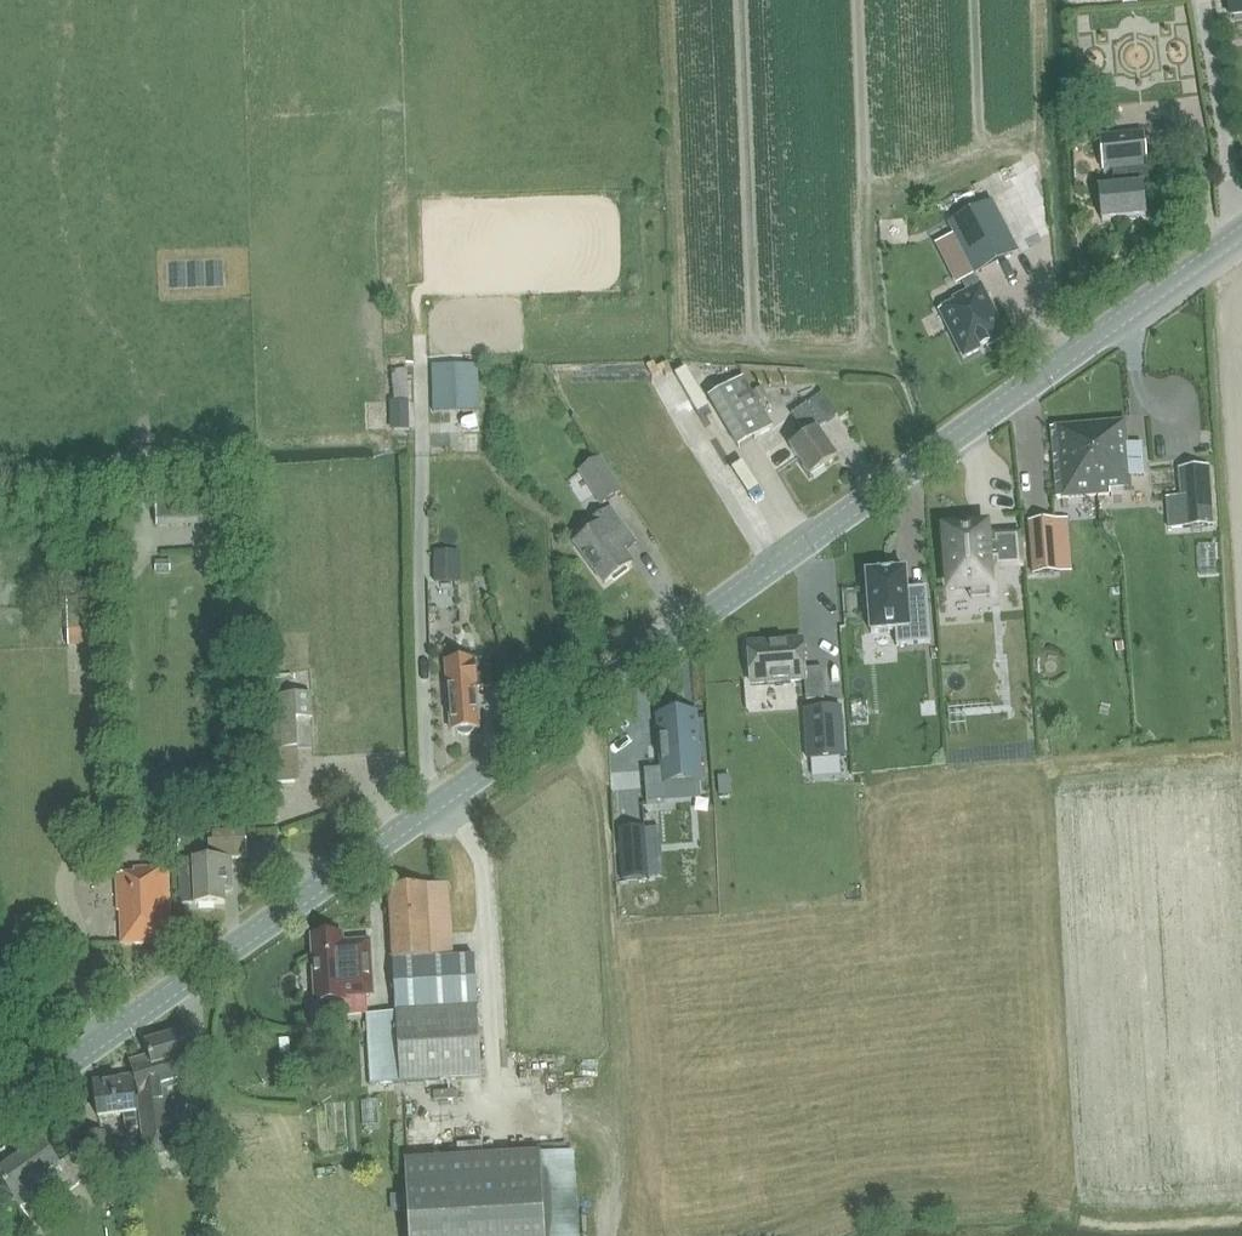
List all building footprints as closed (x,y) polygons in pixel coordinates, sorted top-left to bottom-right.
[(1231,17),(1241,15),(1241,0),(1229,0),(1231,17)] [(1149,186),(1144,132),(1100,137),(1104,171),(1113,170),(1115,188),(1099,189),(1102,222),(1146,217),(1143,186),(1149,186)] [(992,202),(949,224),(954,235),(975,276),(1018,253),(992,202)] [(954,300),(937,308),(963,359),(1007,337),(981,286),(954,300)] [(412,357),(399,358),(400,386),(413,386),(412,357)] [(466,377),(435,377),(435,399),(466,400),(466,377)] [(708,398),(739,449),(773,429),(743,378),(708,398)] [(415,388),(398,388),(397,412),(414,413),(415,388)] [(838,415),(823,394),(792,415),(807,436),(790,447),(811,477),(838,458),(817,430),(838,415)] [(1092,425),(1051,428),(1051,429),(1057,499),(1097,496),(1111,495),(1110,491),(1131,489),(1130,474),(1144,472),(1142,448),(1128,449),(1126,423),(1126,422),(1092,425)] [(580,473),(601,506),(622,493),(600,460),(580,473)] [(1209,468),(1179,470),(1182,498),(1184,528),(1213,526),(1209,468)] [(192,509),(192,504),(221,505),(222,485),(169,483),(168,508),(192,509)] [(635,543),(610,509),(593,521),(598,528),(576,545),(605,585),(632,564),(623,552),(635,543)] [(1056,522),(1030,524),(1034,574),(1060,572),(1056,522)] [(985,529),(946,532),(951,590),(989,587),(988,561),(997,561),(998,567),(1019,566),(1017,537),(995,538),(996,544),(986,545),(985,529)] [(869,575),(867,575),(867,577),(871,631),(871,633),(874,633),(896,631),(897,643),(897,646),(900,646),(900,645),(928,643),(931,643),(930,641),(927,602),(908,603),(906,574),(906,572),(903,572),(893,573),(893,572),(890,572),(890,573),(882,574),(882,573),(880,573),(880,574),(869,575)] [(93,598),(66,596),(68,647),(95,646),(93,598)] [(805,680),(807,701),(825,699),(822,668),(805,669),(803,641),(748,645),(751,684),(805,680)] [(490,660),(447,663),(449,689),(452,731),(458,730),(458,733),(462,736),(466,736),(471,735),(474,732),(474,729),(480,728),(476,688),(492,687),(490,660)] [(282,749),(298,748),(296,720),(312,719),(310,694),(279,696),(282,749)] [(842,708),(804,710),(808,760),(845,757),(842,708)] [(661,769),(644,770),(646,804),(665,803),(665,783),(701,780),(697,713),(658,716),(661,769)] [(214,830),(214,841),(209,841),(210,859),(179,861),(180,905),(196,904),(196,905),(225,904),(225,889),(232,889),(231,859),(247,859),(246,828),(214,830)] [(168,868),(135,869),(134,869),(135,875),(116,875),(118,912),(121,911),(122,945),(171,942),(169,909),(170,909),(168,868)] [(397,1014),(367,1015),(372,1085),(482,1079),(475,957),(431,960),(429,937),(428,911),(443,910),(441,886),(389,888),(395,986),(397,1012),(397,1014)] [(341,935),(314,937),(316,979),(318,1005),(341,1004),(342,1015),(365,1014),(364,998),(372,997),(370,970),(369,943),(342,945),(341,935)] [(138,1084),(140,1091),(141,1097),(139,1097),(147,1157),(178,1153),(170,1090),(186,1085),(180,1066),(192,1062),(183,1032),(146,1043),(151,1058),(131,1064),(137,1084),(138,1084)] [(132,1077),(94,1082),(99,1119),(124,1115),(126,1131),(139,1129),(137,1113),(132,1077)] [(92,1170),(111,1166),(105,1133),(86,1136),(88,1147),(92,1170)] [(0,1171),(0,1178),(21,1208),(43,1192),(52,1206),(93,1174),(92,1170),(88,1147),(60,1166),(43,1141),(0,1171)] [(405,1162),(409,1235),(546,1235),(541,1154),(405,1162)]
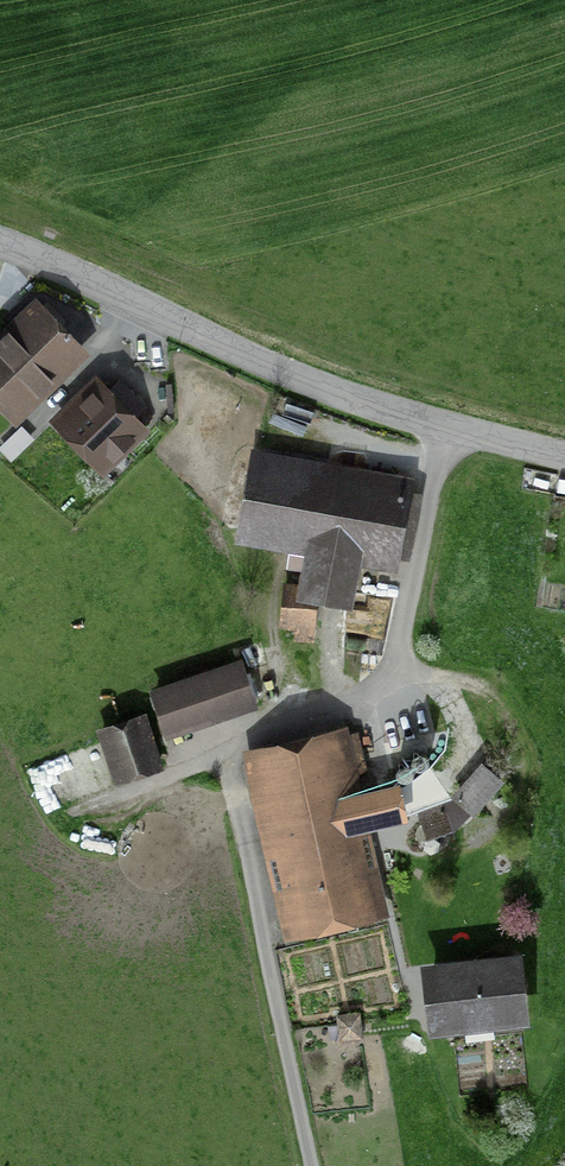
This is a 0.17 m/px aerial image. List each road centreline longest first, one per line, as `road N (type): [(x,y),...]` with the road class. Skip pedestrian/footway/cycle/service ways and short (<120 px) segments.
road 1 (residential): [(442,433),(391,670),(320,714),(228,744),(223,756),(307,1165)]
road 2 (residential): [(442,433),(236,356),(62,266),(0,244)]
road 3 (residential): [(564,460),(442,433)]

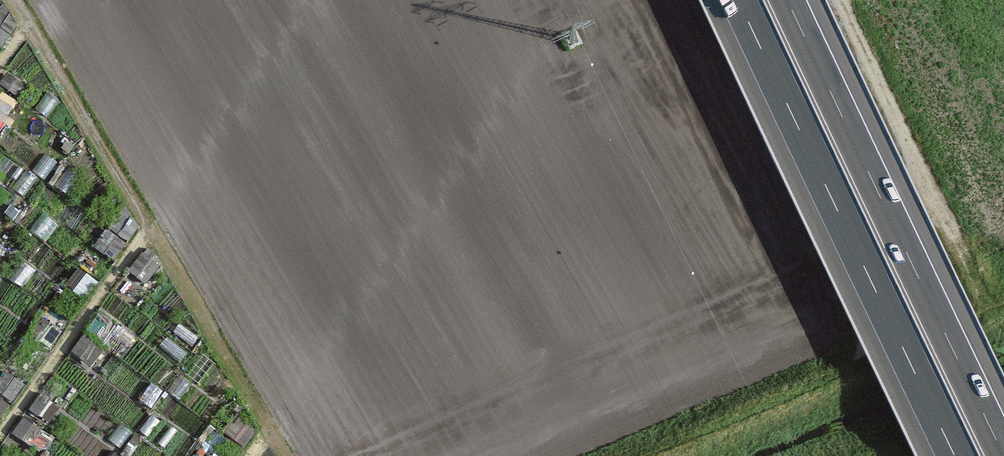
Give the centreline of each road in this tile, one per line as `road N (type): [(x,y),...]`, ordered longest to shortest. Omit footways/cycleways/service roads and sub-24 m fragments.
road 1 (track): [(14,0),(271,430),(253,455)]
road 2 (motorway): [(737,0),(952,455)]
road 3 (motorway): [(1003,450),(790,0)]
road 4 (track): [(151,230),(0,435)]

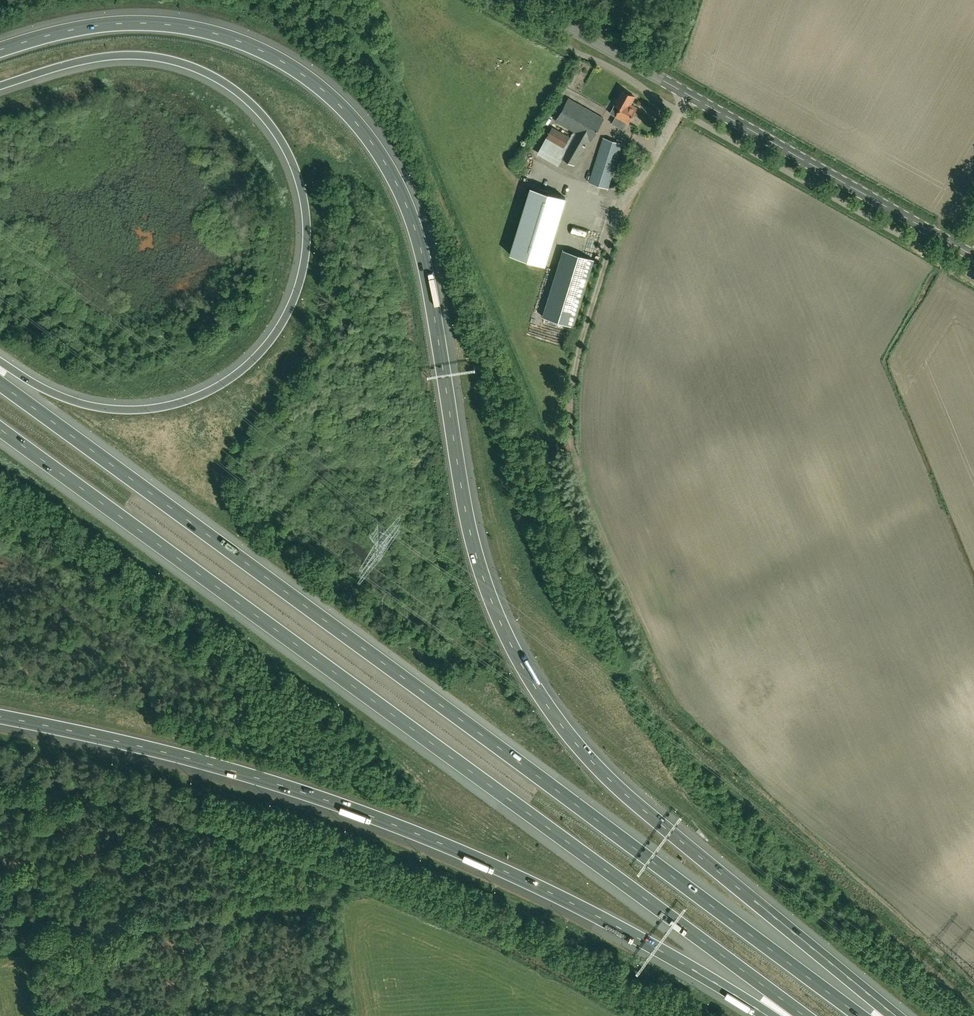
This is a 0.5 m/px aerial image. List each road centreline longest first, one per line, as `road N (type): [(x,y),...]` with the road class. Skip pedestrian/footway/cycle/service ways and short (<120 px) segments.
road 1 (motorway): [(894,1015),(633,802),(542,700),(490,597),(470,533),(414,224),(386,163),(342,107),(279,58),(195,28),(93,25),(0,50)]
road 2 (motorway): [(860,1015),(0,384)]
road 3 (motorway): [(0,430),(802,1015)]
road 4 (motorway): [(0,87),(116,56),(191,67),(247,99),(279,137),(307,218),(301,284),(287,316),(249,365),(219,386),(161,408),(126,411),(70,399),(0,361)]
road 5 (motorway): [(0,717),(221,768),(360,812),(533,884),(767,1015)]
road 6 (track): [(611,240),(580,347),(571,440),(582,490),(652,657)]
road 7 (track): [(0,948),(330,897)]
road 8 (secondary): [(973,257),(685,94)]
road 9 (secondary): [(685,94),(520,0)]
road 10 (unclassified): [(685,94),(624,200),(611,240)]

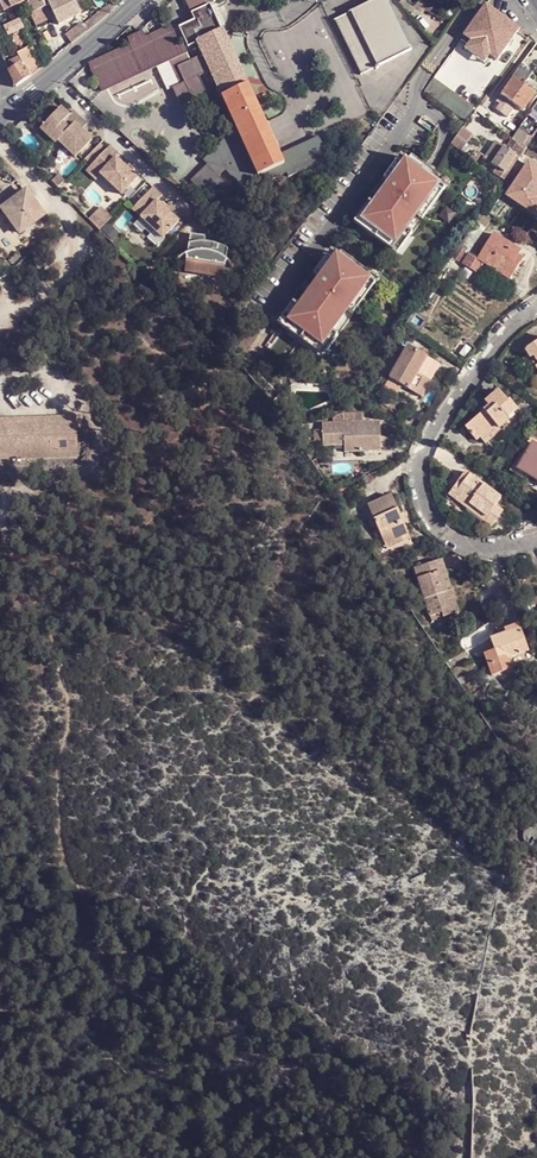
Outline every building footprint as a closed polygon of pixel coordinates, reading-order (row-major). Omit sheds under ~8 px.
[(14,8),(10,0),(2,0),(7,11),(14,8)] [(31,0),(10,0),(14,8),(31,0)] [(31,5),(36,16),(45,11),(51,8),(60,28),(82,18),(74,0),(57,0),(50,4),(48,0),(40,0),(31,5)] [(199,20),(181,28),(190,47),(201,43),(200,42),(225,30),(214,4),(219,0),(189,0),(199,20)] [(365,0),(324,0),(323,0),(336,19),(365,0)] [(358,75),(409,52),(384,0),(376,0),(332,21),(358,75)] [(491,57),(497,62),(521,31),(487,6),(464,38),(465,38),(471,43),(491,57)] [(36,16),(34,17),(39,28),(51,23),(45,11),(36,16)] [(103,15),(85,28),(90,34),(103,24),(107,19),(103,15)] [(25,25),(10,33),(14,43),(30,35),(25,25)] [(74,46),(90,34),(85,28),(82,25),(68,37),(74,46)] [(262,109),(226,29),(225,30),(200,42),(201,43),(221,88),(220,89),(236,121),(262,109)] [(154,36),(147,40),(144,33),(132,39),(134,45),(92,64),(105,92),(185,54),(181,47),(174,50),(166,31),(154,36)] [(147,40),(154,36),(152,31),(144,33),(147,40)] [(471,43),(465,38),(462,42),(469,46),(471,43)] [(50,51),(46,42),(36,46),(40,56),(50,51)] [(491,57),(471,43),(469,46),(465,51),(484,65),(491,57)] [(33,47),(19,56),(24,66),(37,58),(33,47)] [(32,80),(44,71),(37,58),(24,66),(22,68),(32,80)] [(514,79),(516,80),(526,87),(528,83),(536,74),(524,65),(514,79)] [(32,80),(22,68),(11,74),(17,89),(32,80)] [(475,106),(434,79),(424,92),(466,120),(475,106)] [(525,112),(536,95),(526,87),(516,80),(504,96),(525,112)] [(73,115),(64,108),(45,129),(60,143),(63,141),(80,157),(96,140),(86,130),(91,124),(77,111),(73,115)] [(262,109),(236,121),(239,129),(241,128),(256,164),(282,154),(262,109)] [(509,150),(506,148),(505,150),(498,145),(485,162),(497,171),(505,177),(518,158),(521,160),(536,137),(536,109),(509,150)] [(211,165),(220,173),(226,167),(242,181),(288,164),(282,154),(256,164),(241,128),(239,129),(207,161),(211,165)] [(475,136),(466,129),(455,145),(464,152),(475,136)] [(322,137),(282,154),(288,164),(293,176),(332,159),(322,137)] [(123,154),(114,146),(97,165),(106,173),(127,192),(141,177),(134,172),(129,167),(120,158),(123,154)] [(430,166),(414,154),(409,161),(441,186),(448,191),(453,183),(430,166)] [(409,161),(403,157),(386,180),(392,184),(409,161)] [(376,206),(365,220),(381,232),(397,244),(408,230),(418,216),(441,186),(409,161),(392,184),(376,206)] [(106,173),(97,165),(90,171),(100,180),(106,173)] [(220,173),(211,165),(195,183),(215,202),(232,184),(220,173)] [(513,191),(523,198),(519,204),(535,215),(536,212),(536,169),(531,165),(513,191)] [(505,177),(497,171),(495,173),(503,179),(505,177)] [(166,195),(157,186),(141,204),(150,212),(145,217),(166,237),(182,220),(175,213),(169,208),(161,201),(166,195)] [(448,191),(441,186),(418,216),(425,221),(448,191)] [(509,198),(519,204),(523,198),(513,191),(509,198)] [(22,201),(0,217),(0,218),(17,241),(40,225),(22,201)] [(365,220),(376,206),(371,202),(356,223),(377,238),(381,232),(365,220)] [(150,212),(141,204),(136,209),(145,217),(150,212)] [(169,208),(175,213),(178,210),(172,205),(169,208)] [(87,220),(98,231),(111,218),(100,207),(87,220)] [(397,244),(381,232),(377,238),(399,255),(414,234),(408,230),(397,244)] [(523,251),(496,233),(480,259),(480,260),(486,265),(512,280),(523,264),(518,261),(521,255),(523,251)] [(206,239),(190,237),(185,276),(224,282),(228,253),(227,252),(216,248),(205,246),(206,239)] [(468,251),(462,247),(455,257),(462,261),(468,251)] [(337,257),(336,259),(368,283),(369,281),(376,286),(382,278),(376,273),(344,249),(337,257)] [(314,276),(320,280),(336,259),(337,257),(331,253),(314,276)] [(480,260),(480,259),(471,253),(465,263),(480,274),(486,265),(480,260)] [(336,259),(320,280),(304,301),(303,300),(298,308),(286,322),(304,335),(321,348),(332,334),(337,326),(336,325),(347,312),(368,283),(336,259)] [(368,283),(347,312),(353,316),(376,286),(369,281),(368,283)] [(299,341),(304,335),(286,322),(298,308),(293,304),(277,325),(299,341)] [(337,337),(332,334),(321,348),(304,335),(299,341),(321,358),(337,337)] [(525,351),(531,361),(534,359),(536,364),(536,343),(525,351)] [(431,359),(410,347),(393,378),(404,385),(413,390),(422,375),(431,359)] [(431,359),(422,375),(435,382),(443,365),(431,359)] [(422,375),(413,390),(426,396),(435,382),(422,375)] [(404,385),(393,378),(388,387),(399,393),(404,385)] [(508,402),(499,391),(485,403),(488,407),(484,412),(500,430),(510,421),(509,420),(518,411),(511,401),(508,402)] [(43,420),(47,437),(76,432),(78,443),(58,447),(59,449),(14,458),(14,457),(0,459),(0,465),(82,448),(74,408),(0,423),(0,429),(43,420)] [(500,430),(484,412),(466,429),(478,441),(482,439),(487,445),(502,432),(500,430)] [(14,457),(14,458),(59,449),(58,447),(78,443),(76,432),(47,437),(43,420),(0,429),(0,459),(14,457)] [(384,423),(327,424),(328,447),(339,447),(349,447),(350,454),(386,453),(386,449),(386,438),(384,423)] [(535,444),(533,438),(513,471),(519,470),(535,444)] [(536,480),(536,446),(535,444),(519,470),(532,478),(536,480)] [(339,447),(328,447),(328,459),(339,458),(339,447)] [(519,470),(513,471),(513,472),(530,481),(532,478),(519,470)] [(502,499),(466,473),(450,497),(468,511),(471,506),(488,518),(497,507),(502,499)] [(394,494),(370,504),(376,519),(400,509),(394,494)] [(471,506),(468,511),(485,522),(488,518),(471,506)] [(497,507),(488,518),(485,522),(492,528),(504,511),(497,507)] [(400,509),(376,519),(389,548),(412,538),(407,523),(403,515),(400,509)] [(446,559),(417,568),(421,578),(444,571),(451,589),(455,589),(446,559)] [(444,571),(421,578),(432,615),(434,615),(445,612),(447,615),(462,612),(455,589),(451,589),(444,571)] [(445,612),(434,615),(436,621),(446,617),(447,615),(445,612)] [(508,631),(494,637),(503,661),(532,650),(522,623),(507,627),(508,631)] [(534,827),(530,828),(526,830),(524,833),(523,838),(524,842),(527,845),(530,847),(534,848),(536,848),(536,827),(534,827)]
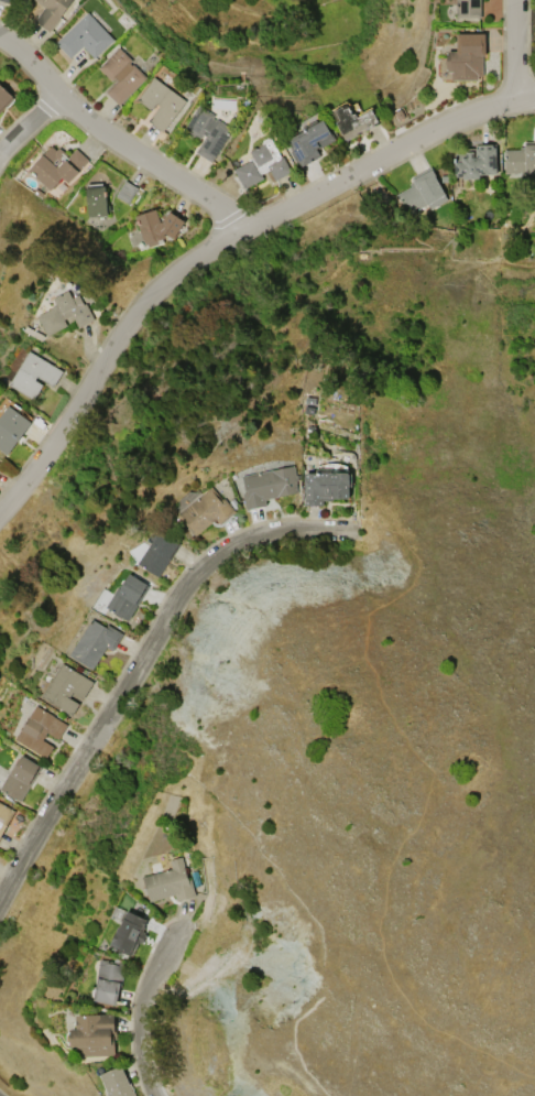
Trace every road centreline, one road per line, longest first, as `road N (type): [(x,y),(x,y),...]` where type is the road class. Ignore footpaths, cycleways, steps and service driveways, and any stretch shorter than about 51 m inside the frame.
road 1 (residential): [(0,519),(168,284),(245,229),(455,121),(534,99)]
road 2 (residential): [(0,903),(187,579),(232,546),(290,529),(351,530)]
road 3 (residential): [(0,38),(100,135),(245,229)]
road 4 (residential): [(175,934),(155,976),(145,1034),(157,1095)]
——————————
• TASK BRIEF
Send back exactly the lines of the listing above, beginning at the line containing "Trace every road" and ending with the last. Add nothing.

• ANSWER TO THIS EXERCISE
Trace every road centreline, one road per line, longest first, as `road N (type): [(x,y),(x,y),...]` where type is the road class. Ignore footpaths, cycleways, steps and service driveways, and any stretch shorter than about 51 m inside the frame.
road 1 (residential): [(0,519),(168,284),(245,229),(455,121),(534,99)]
road 2 (residential): [(0,903),(187,579),(232,546),(290,529),(351,530)]
road 3 (residential): [(0,38),(100,135),(245,229)]
road 4 (residential): [(175,934),(155,976),(145,1034),(157,1095)]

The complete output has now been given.